** Opening Supplied records block **

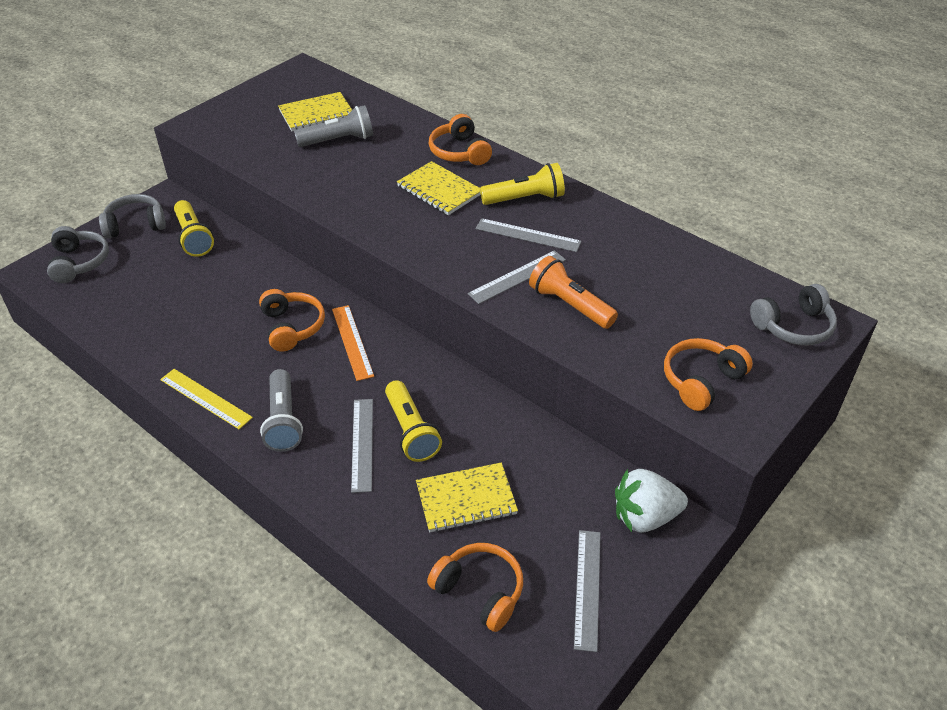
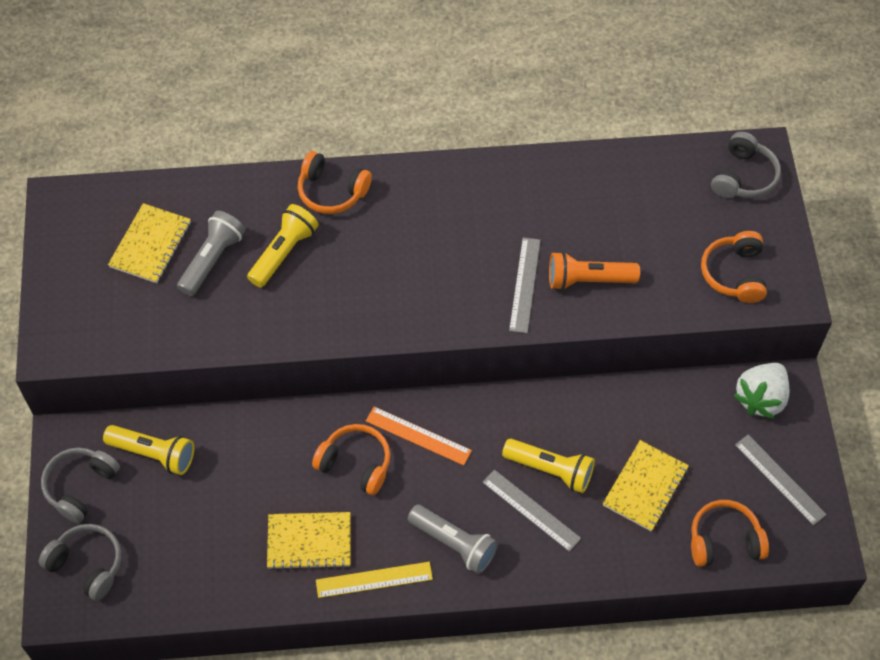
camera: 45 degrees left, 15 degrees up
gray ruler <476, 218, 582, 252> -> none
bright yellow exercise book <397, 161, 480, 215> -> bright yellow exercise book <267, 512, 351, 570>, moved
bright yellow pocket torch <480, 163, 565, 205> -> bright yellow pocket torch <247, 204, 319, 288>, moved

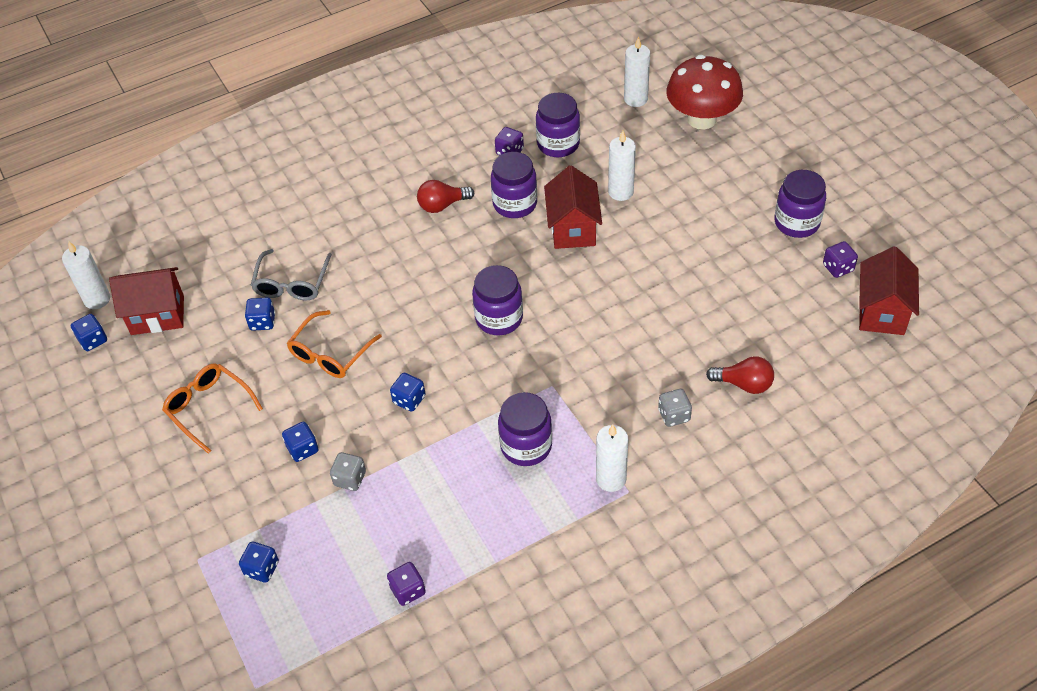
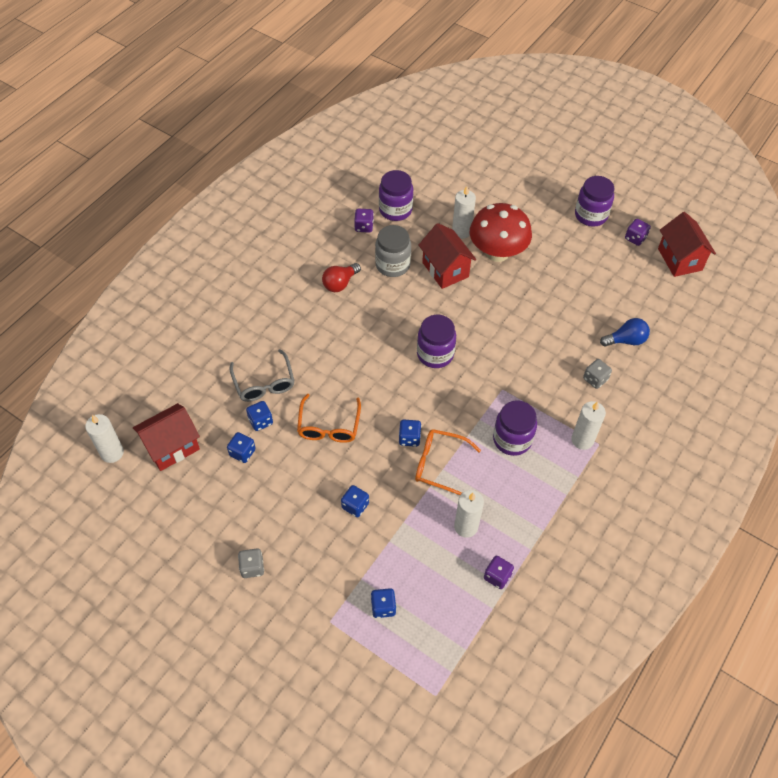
camera: 30 degrees left, 5 degrees up
royal blue game die <71, 314, 107, 351> -> royal blue game die <227, 432, 256, 463>, moved
bright orange glasses <162, 363, 263, 454> -> bright orange glasses <415, 429, 481, 495>, moved
gray game die <330, 452, 366, 491> -> gray game die <238, 549, 264, 578>, moved
snow-white candle <624, 36, 650, 107> -> snow-white candle <454, 490, 484, 538>, moved
crimson mushroom <666, 55, 743, 129> -> crimson mushroom <470, 203, 532, 262>, moved
purple preserve jar <491, 152, 537, 218> -> gray preserve jar <375, 225, 411, 277>
crimson bulb <706, 356, 774, 394> -> royal blue bulb <600, 318, 650, 346>

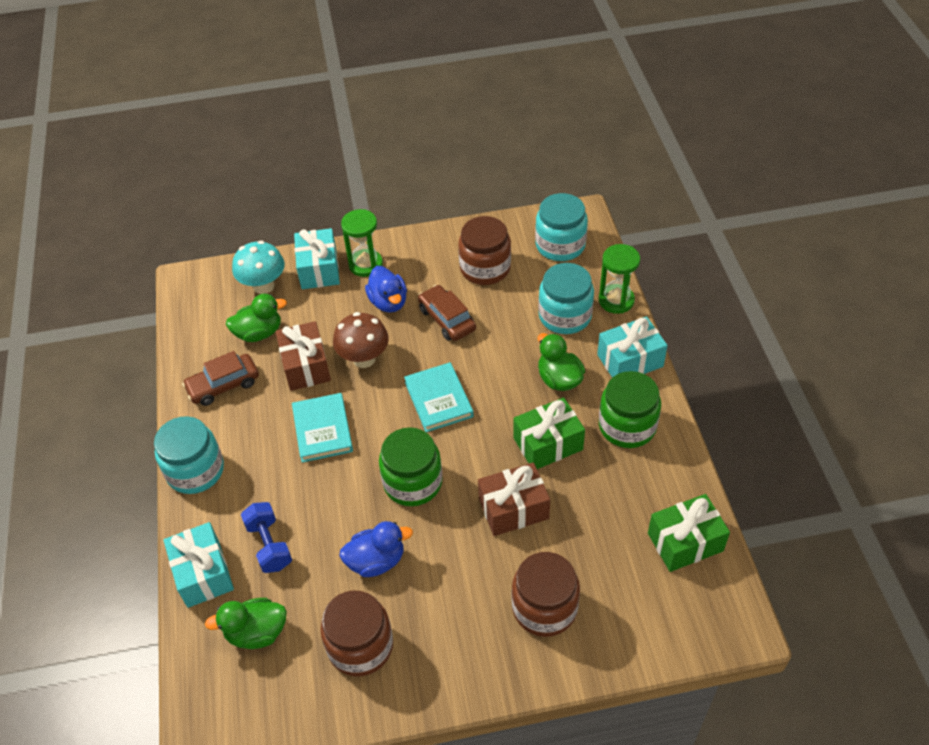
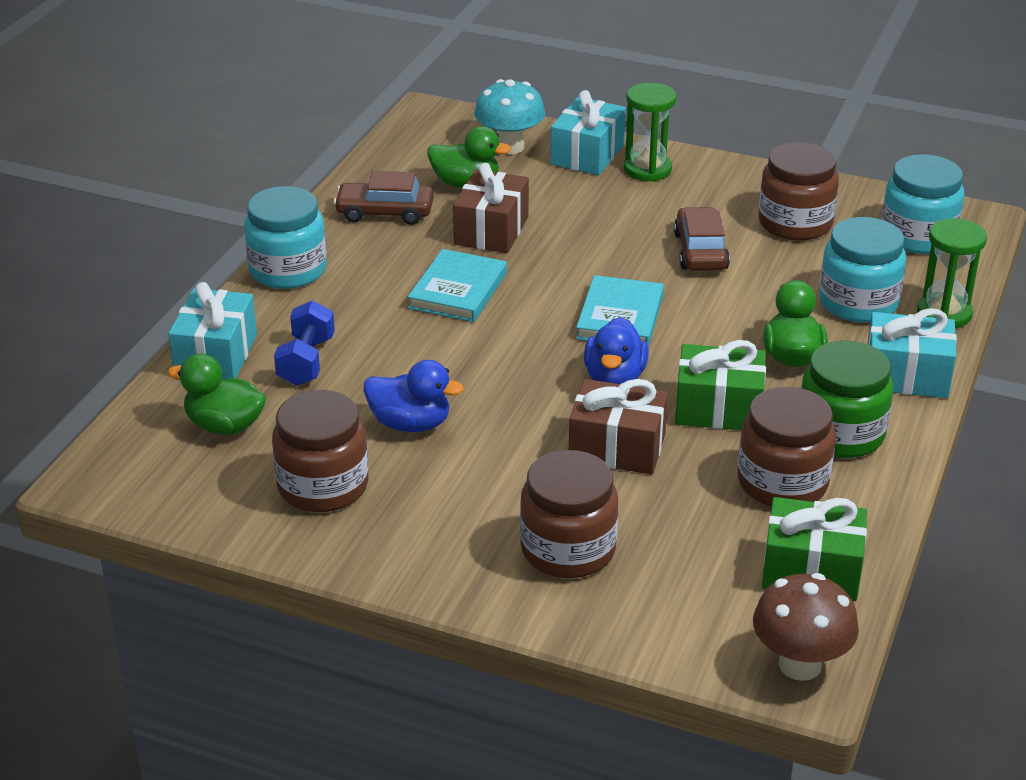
camera: 30 degrees right, 15 degrees down
green preserve jar <379, 427, 443, 506> -> none
none -> russet preserve jar <738, 387, 836, 507>
russet mushroom <333, 312, 389, 368> -> russet mushroom <753, 573, 859, 681>, moved
royal blue toy duck <365, 266, 407, 313> -> royal blue toy duck <584, 317, 649, 384>, moved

** Closing Supplied records block **

- Task brief:
Transcribe all of the data above exactly; no picture belongs in the copy.

- Exercise output:
camera: 45 degrees left, 15 degrees up
gray ruler <476, 218, 582, 252> -> none
bright yellow exercise book <397, 161, 480, 215> -> bright yellow exercise book <267, 512, 351, 570>, moved
bright yellow pocket torch <480, 163, 565, 205> -> bright yellow pocket torch <247, 204, 319, 288>, moved

camera: 30 degrees left, 5 degrees up
royal blue game die <71, 314, 107, 351> -> royal blue game die <227, 432, 256, 463>, moved
bright orange glasses <162, 363, 263, 454> -> bright orange glasses <415, 429, 481, 495>, moved
gray game die <330, 452, 366, 491> -> gray game die <238, 549, 264, 578>, moved
snow-white candle <624, 36, 650, 107> -> snow-white candle <454, 490, 484, 538>, moved
crimson mushroom <666, 55, 743, 129> -> crimson mushroom <470, 203, 532, 262>, moved
purple preserve jar <491, 152, 537, 218> -> gray preserve jar <375, 225, 411, 277>
crimson bulb <706, 356, 774, 394> -> royal blue bulb <600, 318, 650, 346>

camera: 30 degrees right, 15 degrees down
green preserve jar <379, 427, 443, 506> -> none
none -> russet preserve jar <738, 387, 836, 507>
russet mushroom <333, 312, 389, 368> -> russet mushroom <753, 573, 859, 681>, moved
royal blue toy duck <365, 266, 407, 313> -> royal blue toy duck <584, 317, 649, 384>, moved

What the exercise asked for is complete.